*WORK ITEM*. Print every line of the listing below, starting with the line that holds "shifted | car" and going on through the line that holds "swapped | clock", both included, and print nothing else.

*EXERCISE DATA*.
=====

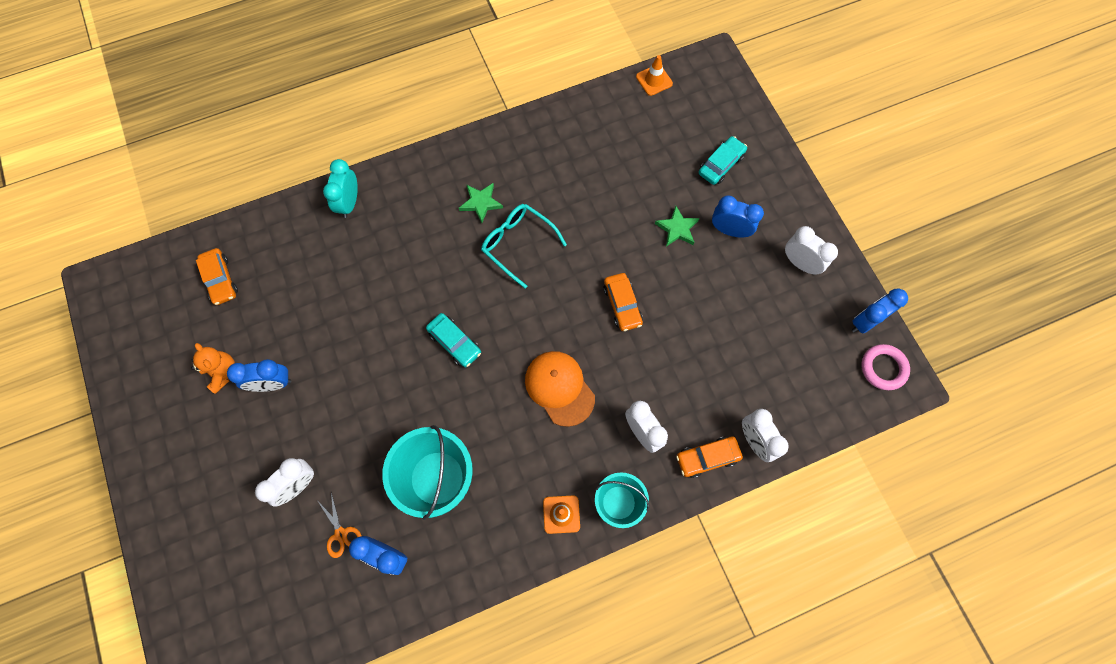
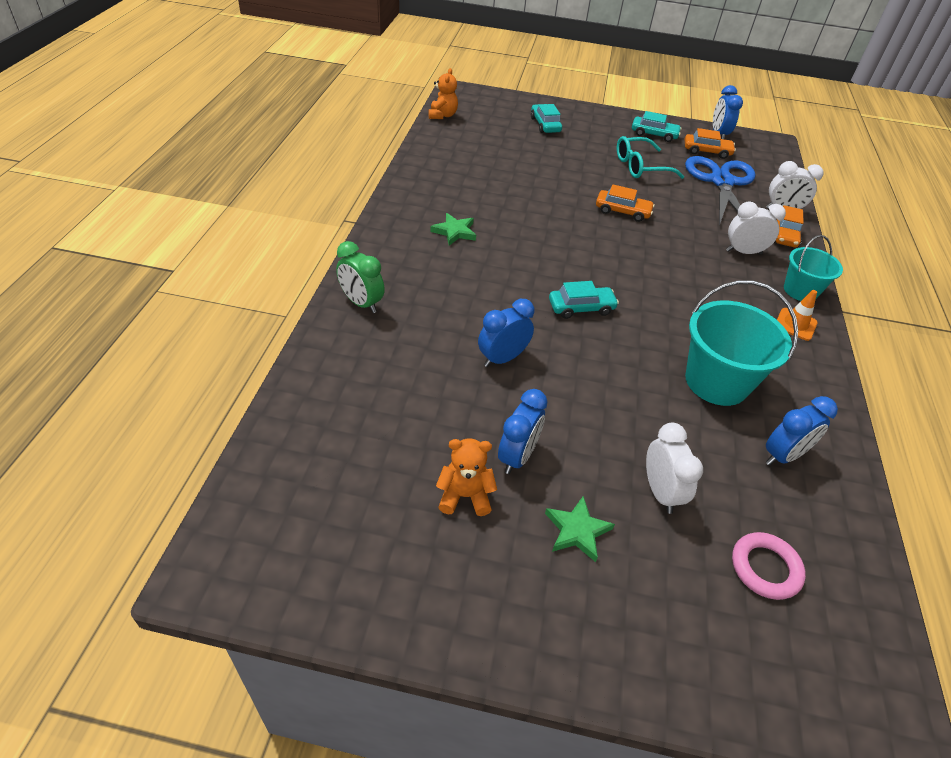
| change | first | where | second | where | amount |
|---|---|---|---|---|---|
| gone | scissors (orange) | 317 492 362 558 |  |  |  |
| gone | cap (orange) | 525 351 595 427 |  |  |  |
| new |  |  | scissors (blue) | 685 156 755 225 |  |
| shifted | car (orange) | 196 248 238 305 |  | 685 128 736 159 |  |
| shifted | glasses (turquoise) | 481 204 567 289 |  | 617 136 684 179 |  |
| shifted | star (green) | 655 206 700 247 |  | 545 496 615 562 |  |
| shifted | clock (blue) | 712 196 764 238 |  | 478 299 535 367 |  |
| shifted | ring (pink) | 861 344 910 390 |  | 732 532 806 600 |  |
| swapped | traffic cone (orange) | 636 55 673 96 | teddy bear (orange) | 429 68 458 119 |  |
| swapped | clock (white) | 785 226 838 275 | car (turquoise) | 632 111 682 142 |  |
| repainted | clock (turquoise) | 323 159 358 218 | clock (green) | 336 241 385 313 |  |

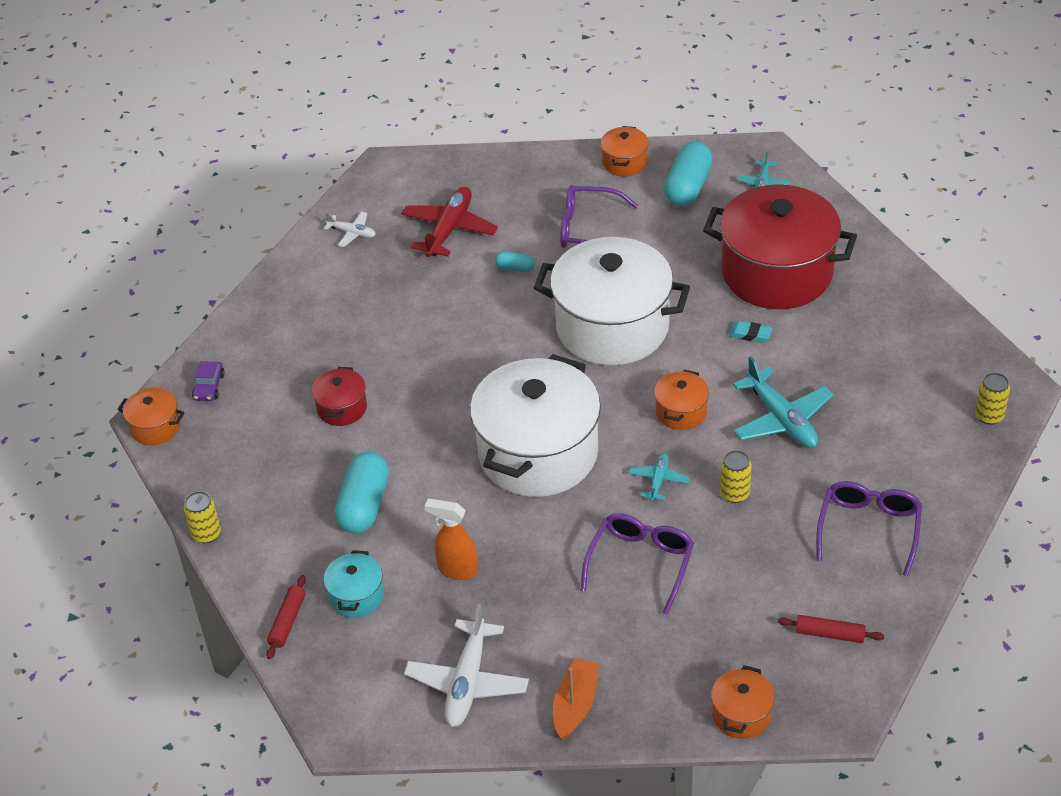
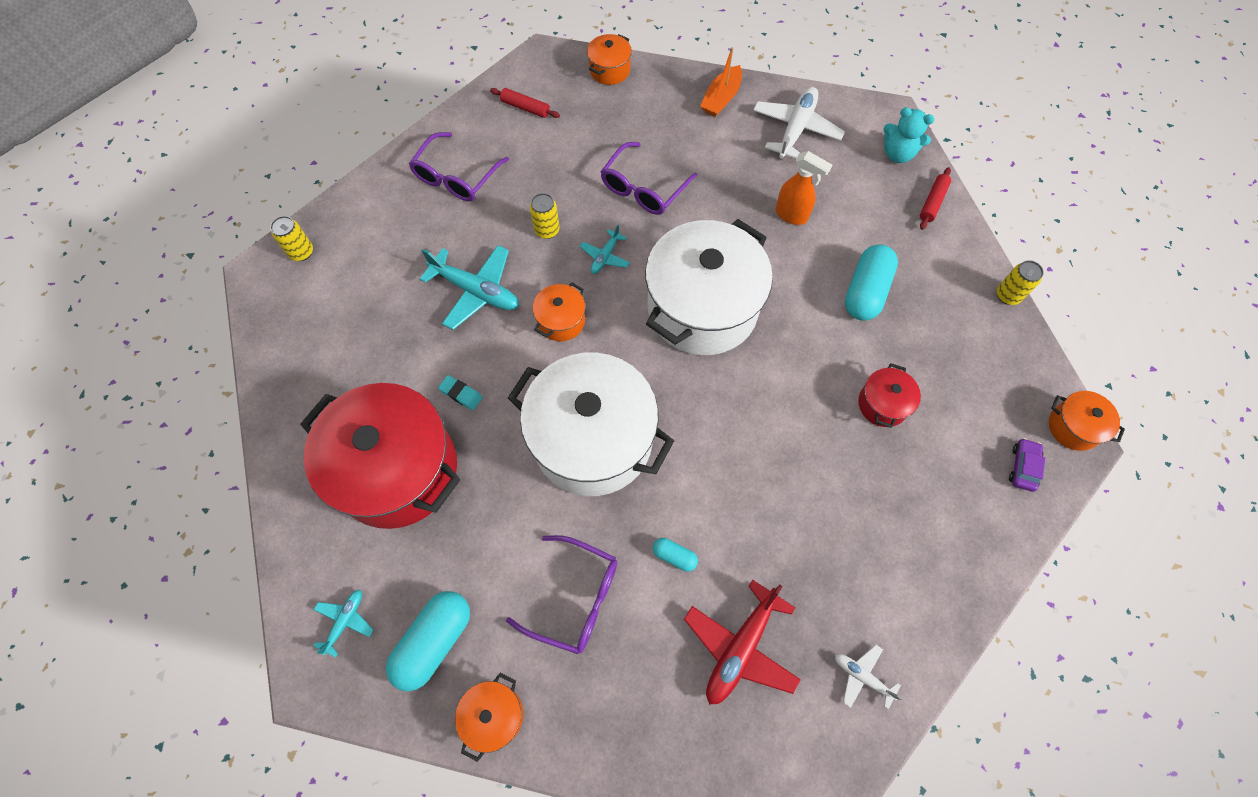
| change | first | where | second | where | amount |
|---|---|---|---|---|---|
| gone | pot (turquoise) | 324 550 384 618 |  |  |  |
| new |  |  | teddy bear (turquoise) | 883 107 935 163 |  |
| rotated | plane (turquoise) | 733 356 833 448 |  | 420 245 519 330 | 135 degrees clockwise |

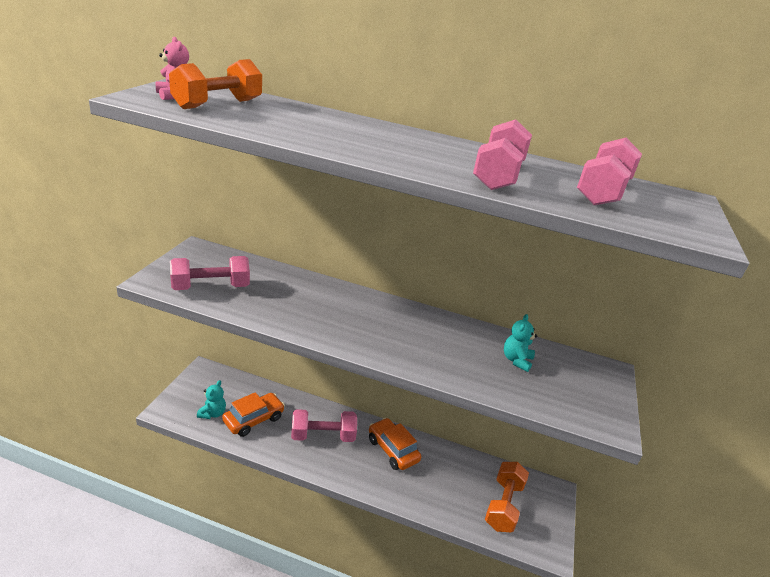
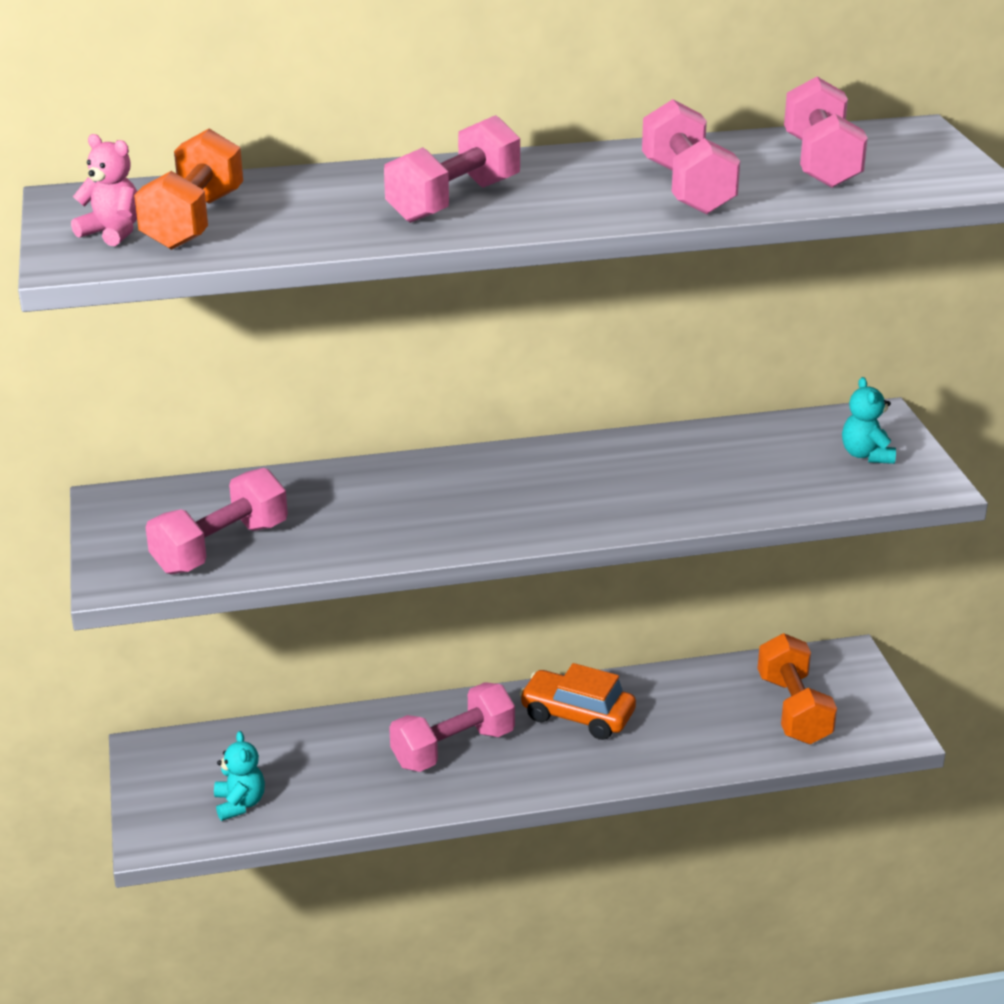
| change | first | where | second | where | amount |
|---|---|---|---|---|---|
| gone | car (orange) | 222 392 285 437 |  |  |  |
| new |  |  | dumbbell (pink) | 384 115 520 223 |  |
| shifted | teddy bear (turquoise) | 504 314 537 372 |  | 842 377 896 464 |  |

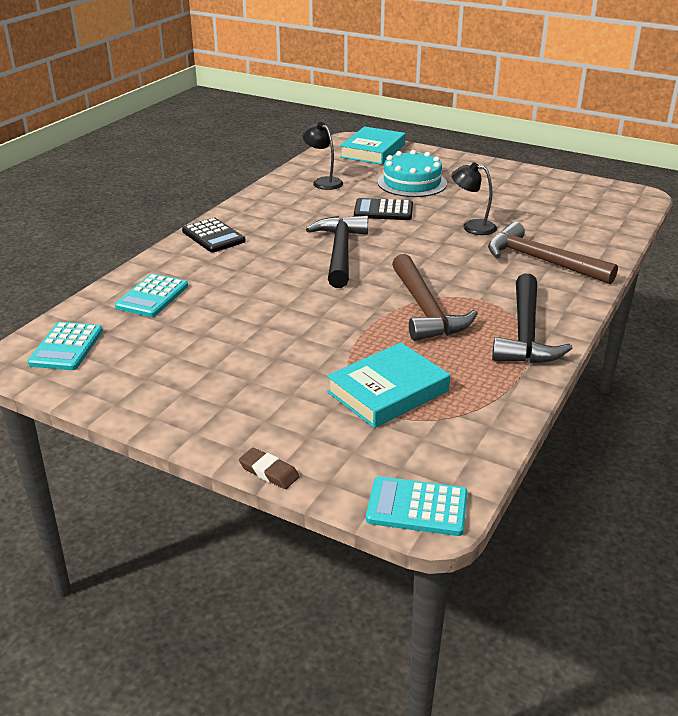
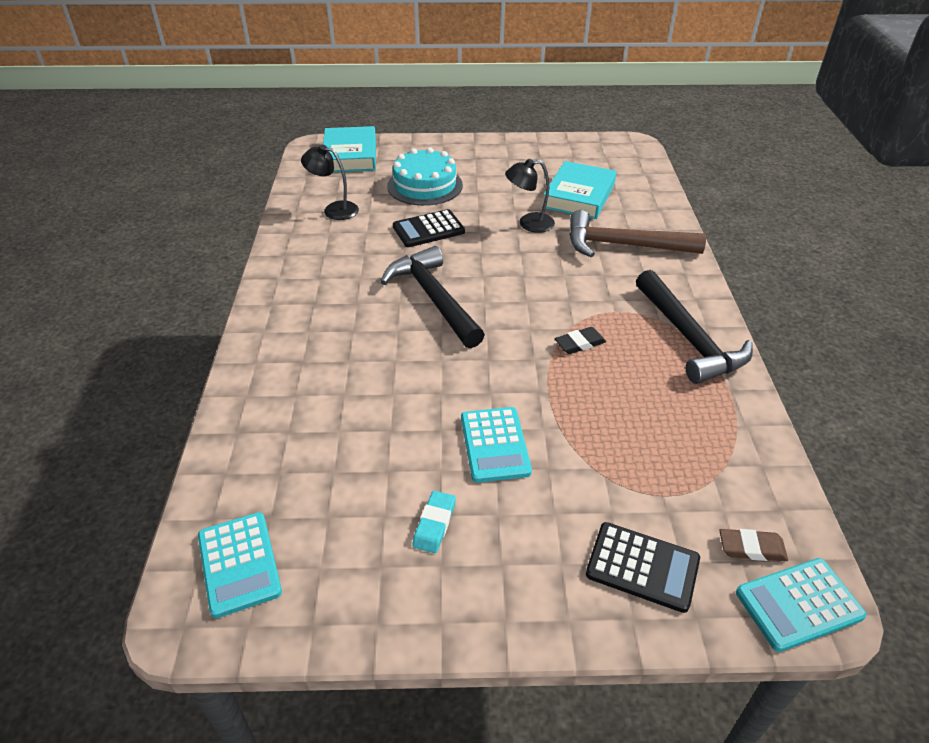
| change | first | where | second | where | amount |
|---|---|---|---|---|---|
| new |  |  | eraser (turquoise) | 412 491 456 553 |  |
| shifted | calculator (turquoise) | 115 274 188 317 |  | 461 407 532 483 |  |
| shifted | calculator (black) | 182 217 246 253 |  | 586 522 700 613 |  |
| shifted | eraser (brown) | 239 448 300 489 |  | 719 529 788 561 |  |
| shifted | book (turquoise) | 327 342 450 428 |  | 542 161 617 219 |  |
| swapped | hammer (brown) | 392 254 478 341 | eraser (black) | 555 327 606 354 |  |

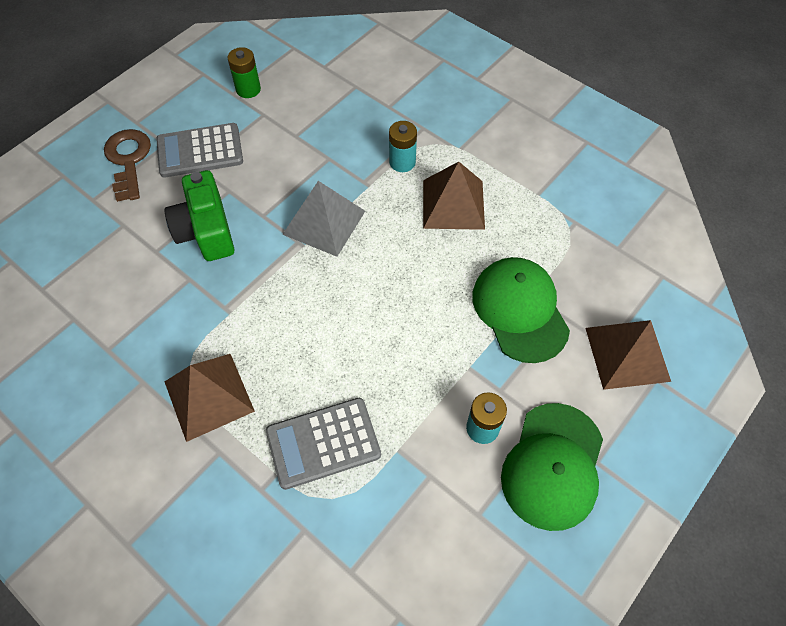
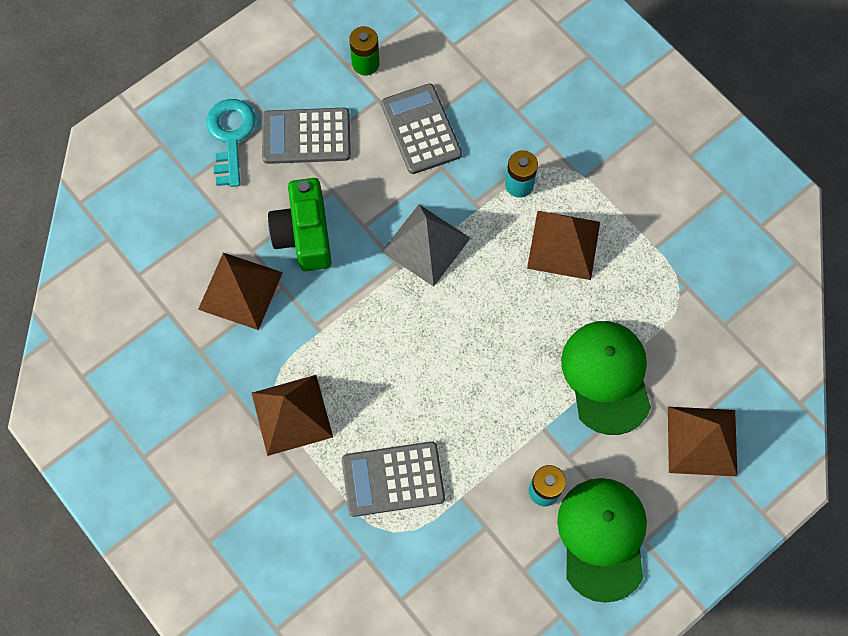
| change | first | where | second | where | amount |
|---|---|---|---|---|---|
| new |  |  | pyramid (brown) | 198 253 283 330 |  |
| new |  |  | calculator (grey) | 381 83 462 174 |  |
| repainted | key (brown) | 104 129 151 202 | key (turquoise) | 206 99 256 187 |  |
| rotated | cap (green) | 501 403 603 531 |  | 557 478 647 603 | 150 degrees clockwise |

=====

*PROBLEM SOLUTION*.
| shifted | car (orange) | 196 248 238 305 |  | 685 128 736 159 |  |
| shifted | glasses (turquoise) | 481 204 567 289 |  | 617 136 684 179 |  |
| shifted | star (green) | 655 206 700 247 |  | 545 496 615 562 |  |
| shifted | clock (blue) | 712 196 764 238 |  | 478 299 535 367 |  |
| shifted | ring (pink) | 861 344 910 390 |  | 732 532 806 600 |  |
| swapped | traffic cone (orange) | 636 55 673 96 | teddy bear (orange) | 429 68 458 119 |  |
| swapped | clock (white) | 785 226 838 275 | car (turquoise) | 632 111 682 142 |  |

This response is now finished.